TASK GOAL:
The only thing to report is how many lines of the data contain the word "plus".

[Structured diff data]
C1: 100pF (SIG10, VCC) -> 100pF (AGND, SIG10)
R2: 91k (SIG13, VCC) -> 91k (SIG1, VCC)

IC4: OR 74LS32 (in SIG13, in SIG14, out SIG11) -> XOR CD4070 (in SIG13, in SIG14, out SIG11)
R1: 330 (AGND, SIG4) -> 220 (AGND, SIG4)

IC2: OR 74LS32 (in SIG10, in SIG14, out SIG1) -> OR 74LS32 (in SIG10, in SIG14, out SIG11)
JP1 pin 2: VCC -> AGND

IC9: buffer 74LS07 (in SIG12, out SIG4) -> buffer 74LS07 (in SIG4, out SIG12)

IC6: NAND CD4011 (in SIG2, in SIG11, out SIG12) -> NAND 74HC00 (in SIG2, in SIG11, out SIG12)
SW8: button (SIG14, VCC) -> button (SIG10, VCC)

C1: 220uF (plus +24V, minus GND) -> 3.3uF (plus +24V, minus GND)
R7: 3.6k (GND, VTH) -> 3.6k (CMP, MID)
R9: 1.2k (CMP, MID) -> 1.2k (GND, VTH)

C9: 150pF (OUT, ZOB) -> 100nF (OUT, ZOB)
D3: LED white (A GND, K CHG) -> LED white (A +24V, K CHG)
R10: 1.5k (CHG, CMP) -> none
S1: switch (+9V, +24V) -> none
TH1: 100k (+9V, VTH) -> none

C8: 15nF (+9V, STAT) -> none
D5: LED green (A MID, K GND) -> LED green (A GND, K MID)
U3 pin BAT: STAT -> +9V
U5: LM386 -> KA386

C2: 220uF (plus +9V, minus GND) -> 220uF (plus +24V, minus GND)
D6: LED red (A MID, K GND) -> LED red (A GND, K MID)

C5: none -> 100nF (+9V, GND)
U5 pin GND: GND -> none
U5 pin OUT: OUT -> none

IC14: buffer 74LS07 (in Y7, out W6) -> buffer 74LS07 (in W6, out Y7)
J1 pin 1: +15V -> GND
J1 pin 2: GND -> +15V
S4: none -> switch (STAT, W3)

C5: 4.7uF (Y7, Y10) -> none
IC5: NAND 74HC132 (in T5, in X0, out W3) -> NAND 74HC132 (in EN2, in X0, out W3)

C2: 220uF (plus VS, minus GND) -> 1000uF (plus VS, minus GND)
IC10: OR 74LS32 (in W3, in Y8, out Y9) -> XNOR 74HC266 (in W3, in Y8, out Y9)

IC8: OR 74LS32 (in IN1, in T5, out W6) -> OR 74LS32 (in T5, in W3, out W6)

WORKED SOLUTION:
3